_AIM OF THE EXERCISE_
Look below for the line containing "IC3 pin VCC: GND -> VDD". Output it and each remaining line of the entries exactly, and nothing else.

━━━ GIVEN RECORDS

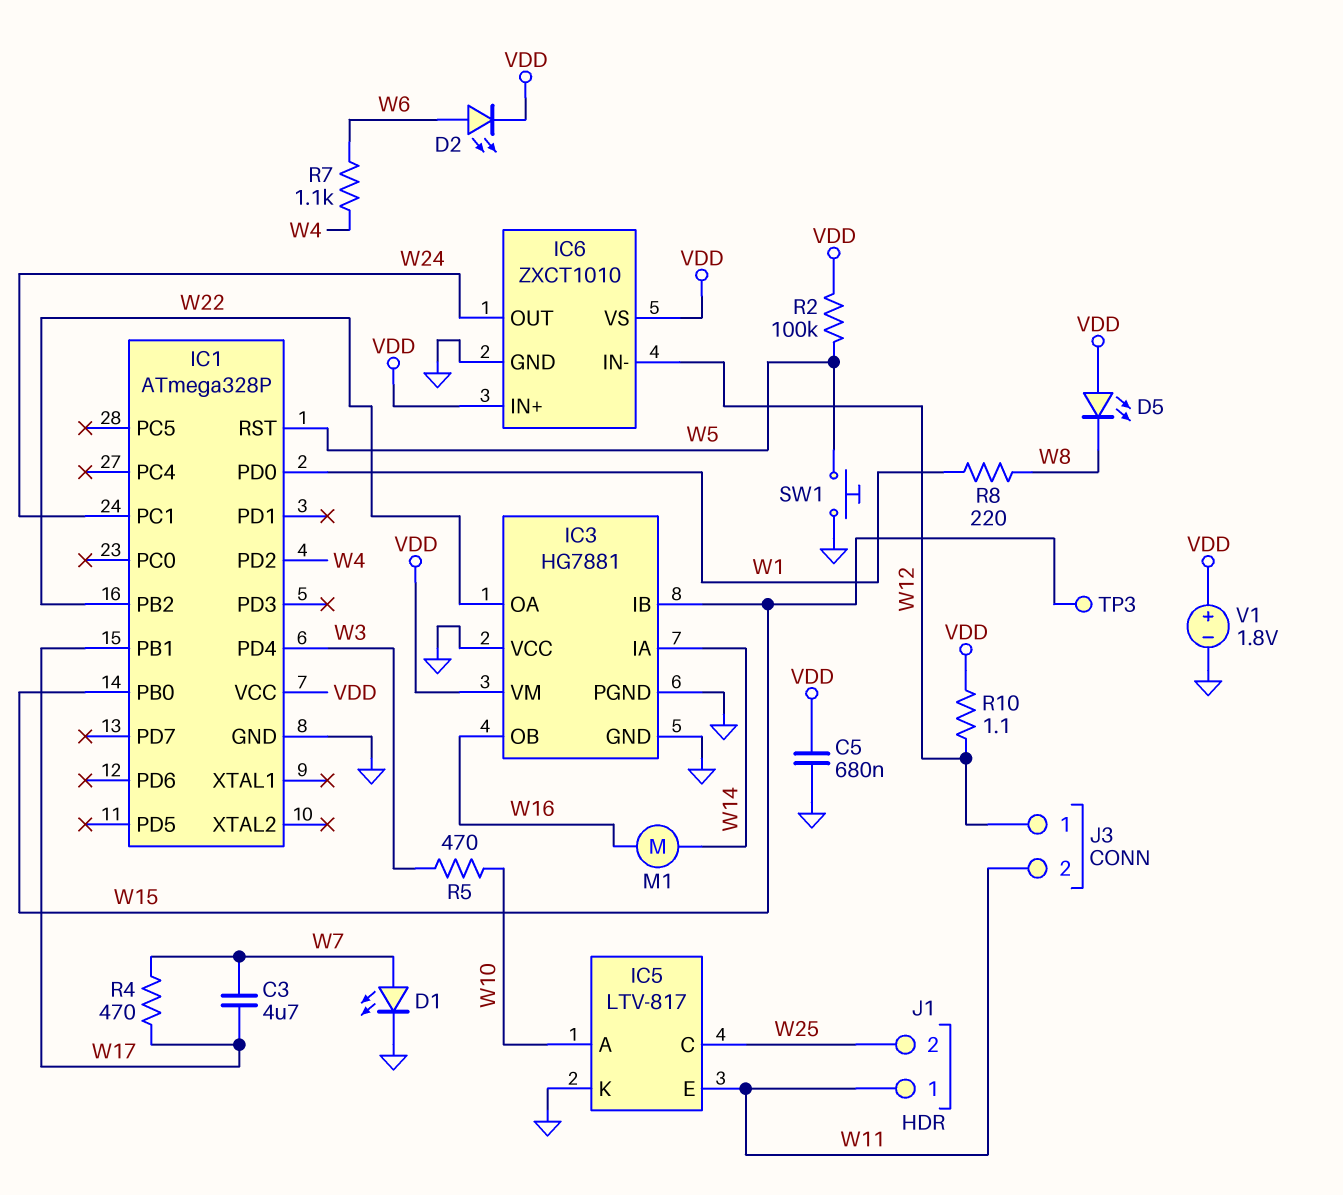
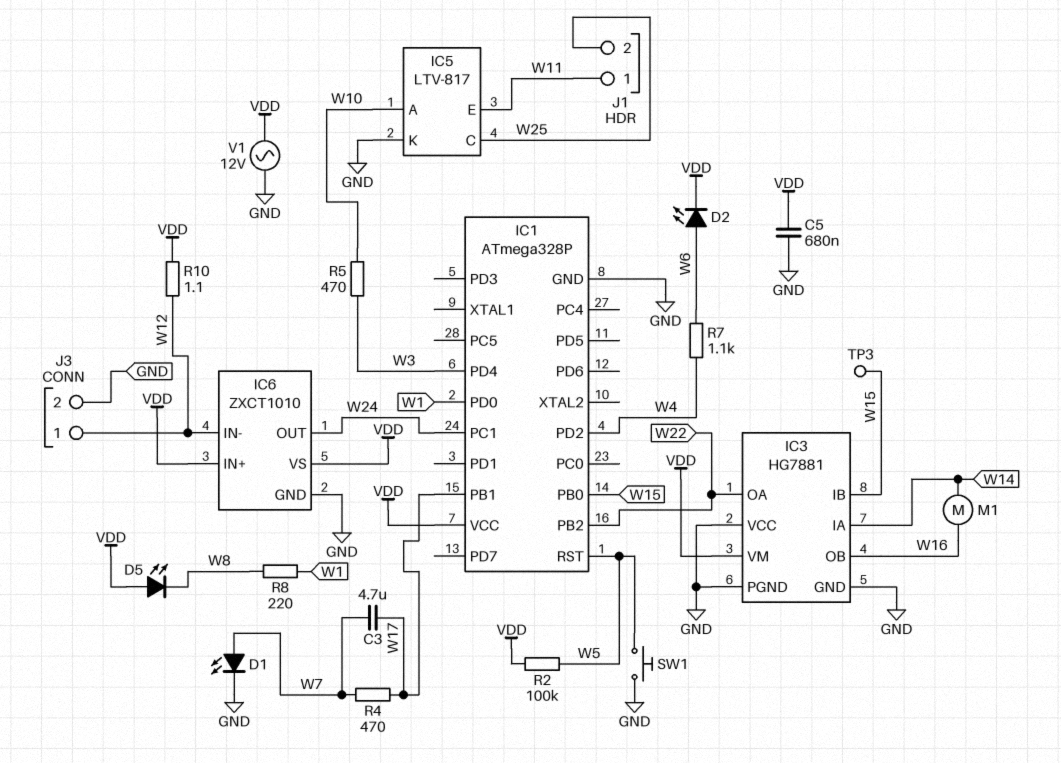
J3 pin 2: W11 -> GND
V1: 1.8V (plus VDD, minus GND) -> AC 12V (GND, VDD)

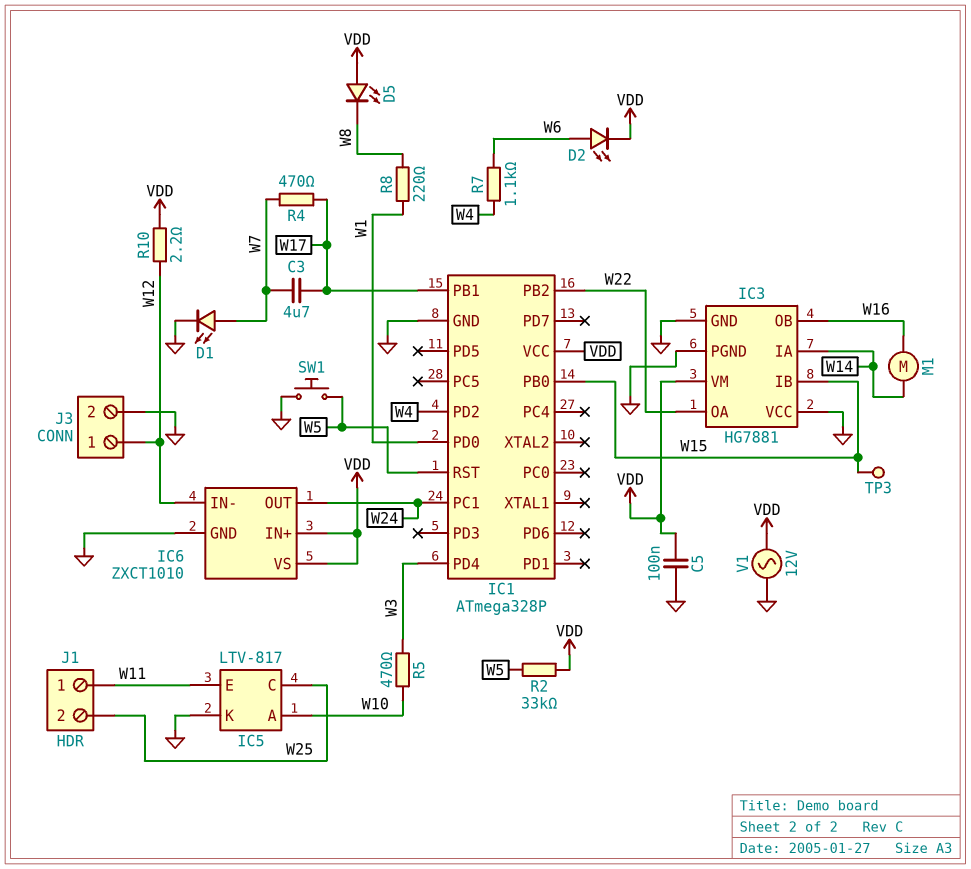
C5: 680nF (GND, VDD) -> 100nF (GND, VDD)
R2: 100k (VDD, W5) -> 33k (VDD, W5)
R10: 1.1 (VDD, W12) -> 2.2 (VDD, W12)

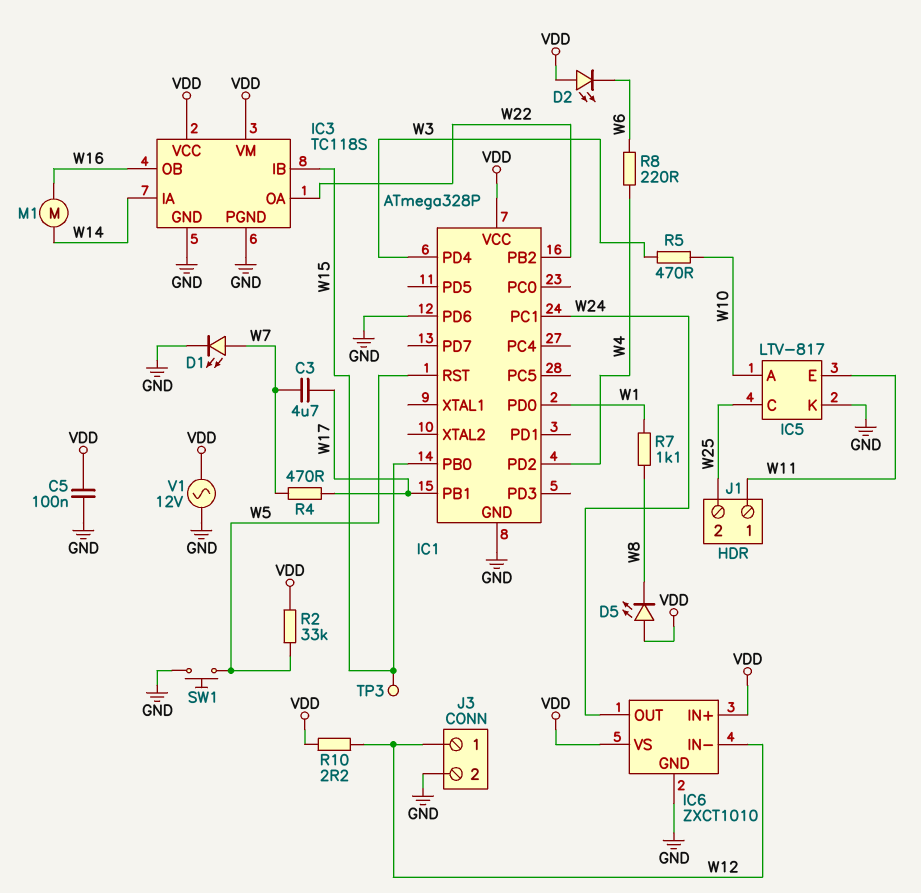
D2: LED (A W6, K VDD) -> LED (A VDD, K W6)
IC1 pin PD6: none -> GND
IC3: HG7881 -> TC118S
IC3 pin VCC: GND -> VDD
R7: 1.1k (W4, W6) -> 1.1k (W1, W8)
R8: 220 (W1, W8) -> 220 (W4, W6)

━━━━━━

_RESPONSE FOR THIS EXERCISE_
IC3 pin VCC: GND -> VDD
R7: 1.1k (W4, W6) -> 1.1k (W1, W8)
R8: 220 (W1, W8) -> 220 (W4, W6)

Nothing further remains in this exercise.